BEGIN RECORDS FOR THE TASK

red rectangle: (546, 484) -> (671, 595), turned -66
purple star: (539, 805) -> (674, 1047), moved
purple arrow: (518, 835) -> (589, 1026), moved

END RECORDS FOR THE TASK
BEGIN RECORDS FOR THE TASK

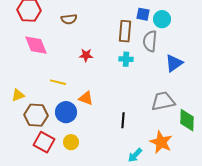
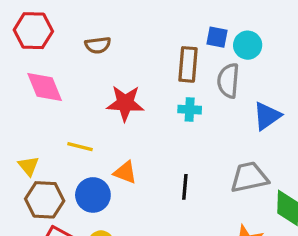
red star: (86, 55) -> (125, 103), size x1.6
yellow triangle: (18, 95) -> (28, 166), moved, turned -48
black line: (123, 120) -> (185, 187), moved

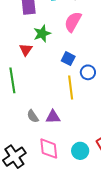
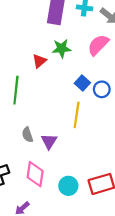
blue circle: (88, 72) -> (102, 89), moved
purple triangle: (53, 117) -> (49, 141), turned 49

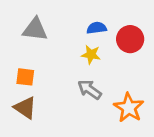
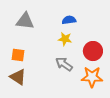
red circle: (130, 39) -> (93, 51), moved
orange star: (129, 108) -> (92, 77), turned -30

END RECORDS FOR THE TASK

- _PROBLEM DETAILS_
From the listing above, return the lines starting at the one with "purple star: (539, 805) -> (674, 1047), moved" and ending at the one with "purple arrow: (518, 835)", both kept, exactly as they appear and nothing more.

- _OUTPUT OF THE TASK_
purple star: (539, 805) -> (674, 1047), moved
purple arrow: (518, 835) -> (589, 1026), moved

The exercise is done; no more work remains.